#### [Required action]
Give the records again exactly. Pictures do not belong in the copy.

#### [Source data]
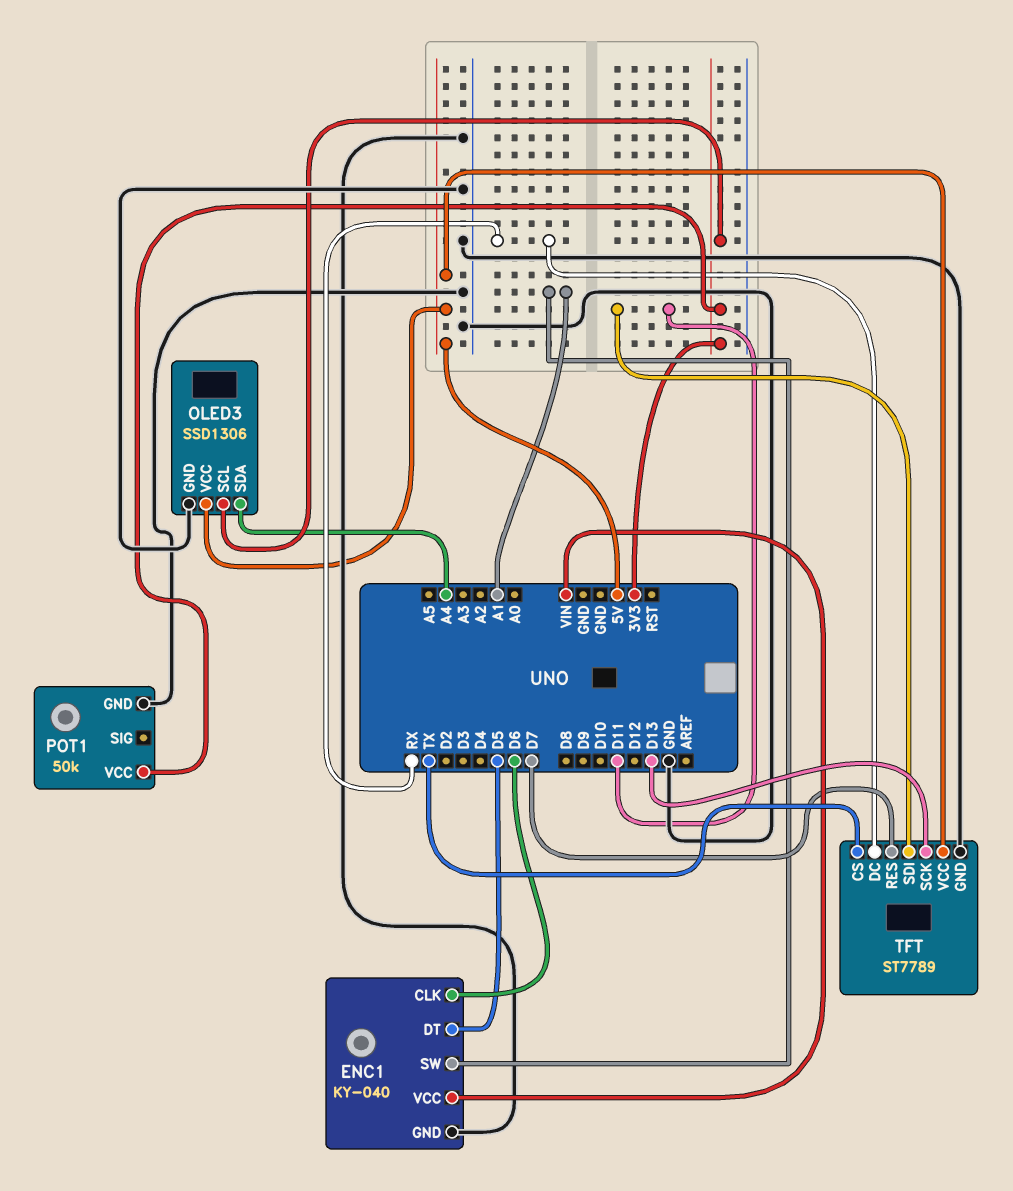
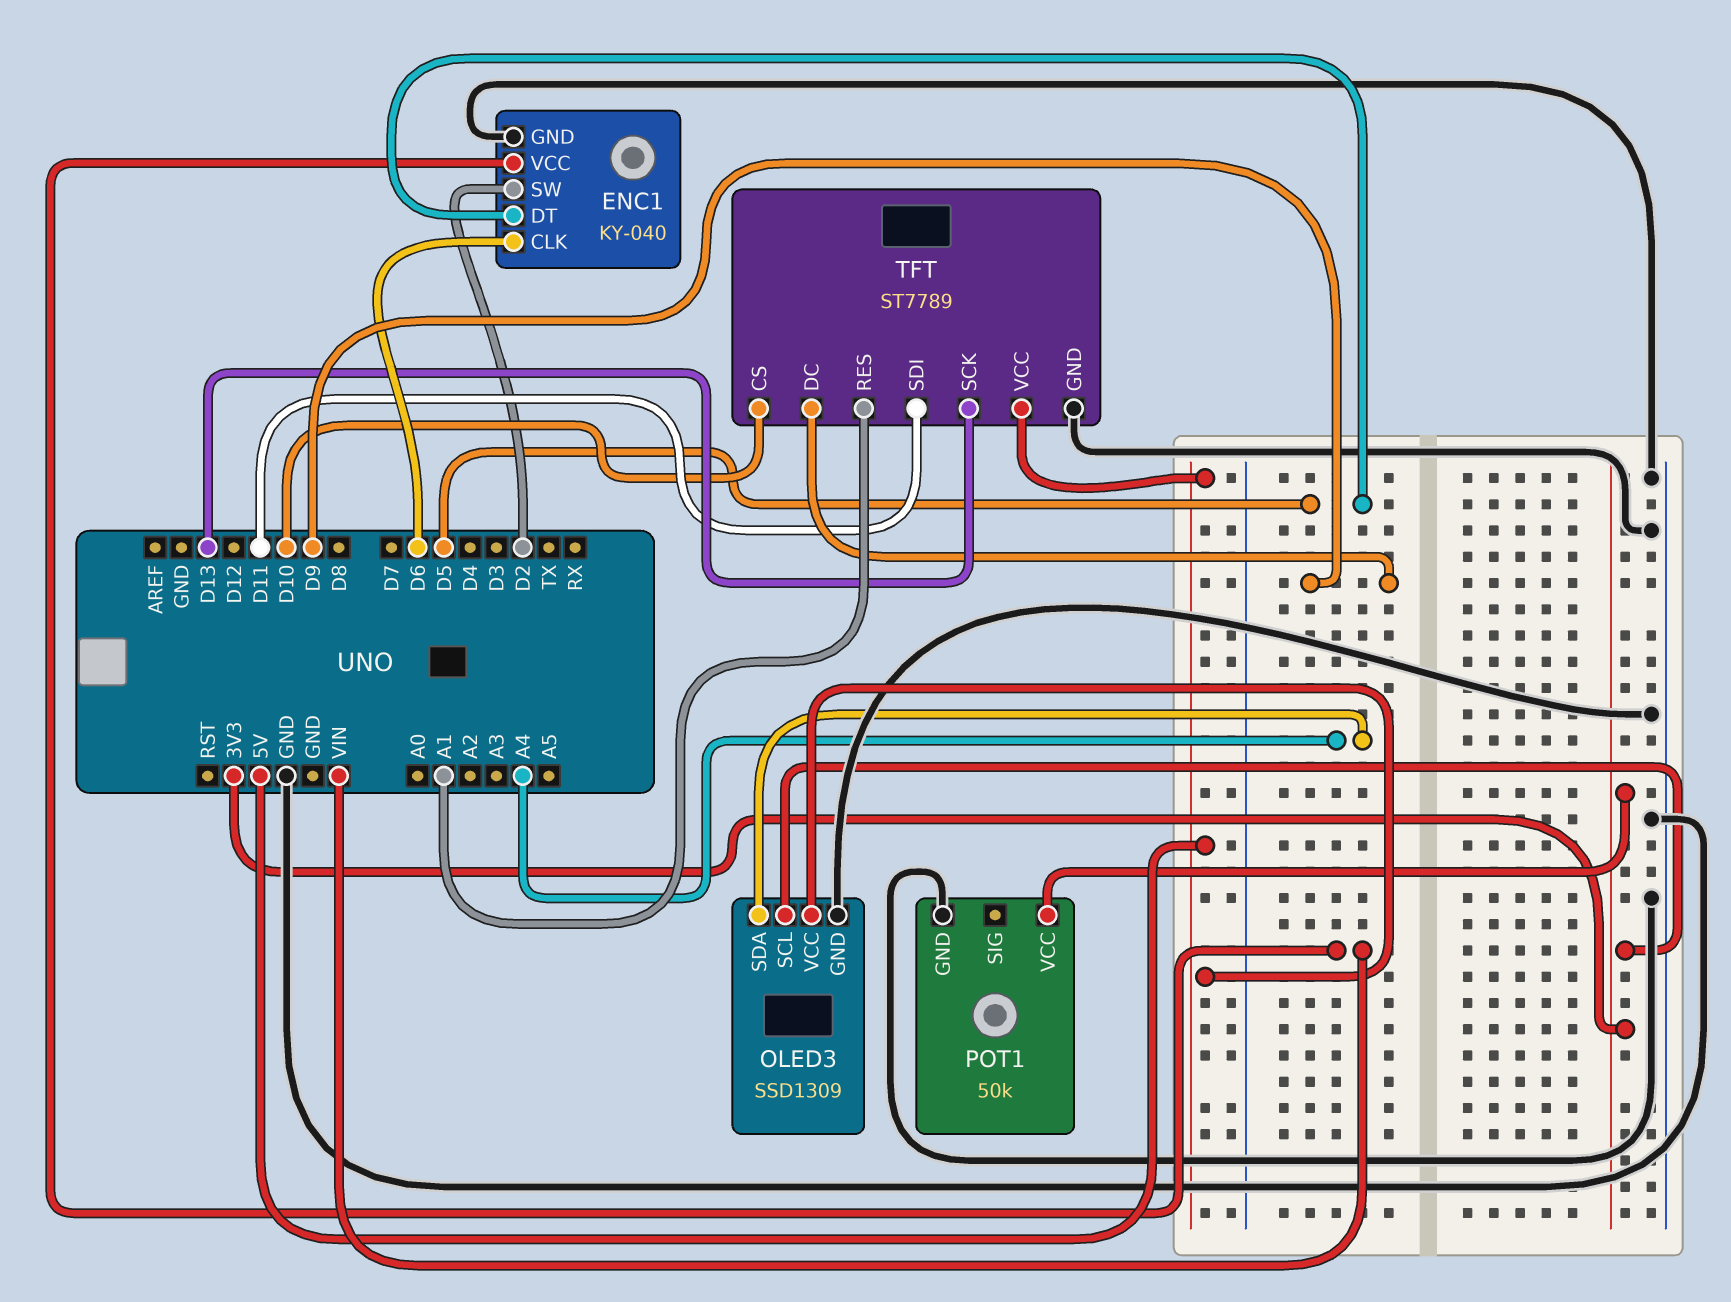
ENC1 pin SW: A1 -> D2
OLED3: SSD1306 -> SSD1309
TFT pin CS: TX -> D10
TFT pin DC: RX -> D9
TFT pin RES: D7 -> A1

#### [Completed task]
ENC1 pin SW: A1 -> D2
OLED3: SSD1306 -> SSD1309
TFT pin CS: TX -> D10
TFT pin DC: RX -> D9
TFT pin RES: D7 -> A1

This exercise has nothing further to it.